━━━━━ DATA PROVIDED ━━━━━

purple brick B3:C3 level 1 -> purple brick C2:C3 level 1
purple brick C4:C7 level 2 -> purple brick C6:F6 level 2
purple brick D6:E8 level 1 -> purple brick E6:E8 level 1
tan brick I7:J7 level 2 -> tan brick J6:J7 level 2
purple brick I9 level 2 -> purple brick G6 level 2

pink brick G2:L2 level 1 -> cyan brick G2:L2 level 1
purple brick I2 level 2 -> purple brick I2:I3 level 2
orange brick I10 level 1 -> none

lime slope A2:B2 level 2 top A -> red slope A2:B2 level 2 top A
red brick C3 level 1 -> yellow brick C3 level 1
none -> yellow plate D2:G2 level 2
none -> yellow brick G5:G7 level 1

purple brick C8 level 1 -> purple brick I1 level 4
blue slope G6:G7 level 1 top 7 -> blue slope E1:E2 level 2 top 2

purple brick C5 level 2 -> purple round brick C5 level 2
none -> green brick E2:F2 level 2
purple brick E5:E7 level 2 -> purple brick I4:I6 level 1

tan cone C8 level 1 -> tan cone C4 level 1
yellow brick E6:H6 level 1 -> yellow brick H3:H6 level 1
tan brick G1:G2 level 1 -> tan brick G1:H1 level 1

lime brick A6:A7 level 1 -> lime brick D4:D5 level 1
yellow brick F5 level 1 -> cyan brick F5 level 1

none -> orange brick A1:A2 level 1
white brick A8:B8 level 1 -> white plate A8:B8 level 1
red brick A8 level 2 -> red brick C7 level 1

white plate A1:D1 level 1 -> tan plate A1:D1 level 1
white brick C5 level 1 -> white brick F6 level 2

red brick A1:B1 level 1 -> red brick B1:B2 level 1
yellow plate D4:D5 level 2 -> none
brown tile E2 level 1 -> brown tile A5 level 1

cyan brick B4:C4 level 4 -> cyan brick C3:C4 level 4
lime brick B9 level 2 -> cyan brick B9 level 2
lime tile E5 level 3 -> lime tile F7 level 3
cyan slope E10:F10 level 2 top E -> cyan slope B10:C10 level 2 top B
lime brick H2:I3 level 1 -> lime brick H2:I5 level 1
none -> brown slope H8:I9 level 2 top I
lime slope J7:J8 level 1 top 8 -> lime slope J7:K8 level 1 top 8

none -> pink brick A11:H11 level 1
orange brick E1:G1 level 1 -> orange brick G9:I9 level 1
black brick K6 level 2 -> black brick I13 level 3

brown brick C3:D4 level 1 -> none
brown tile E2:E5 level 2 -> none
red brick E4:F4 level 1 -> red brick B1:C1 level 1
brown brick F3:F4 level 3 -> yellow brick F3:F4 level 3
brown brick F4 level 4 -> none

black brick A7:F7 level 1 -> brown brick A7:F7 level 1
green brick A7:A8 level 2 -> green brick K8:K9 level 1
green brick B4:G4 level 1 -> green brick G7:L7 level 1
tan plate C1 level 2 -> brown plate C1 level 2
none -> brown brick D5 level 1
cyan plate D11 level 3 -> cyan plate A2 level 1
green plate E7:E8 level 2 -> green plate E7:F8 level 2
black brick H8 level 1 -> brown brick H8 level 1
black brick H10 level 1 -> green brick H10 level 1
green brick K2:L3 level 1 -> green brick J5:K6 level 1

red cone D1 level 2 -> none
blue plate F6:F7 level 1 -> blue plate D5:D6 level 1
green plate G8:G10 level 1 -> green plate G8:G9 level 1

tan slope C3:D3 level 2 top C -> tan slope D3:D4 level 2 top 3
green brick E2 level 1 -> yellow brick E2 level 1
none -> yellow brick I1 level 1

━━━━━

> _WORK REQUEST_
Which lines of the listing include the string "lime"? Pull them out.

> _FINISHED EXERCISE_
lime slope A2:B2 level 2 top A -> red slope A2:B2 level 2 top A
lime brick A6:A7 level 1 -> lime brick D4:D5 level 1
lime brick B9 level 2 -> cyan brick B9 level 2
lime tile E5 level 3 -> lime tile F7 level 3
lime brick H2:I3 level 1 -> lime brick H2:I5 level 1
lime slope J7:J8 level 1 top 8 -> lime slope J7:K8 level 1 top 8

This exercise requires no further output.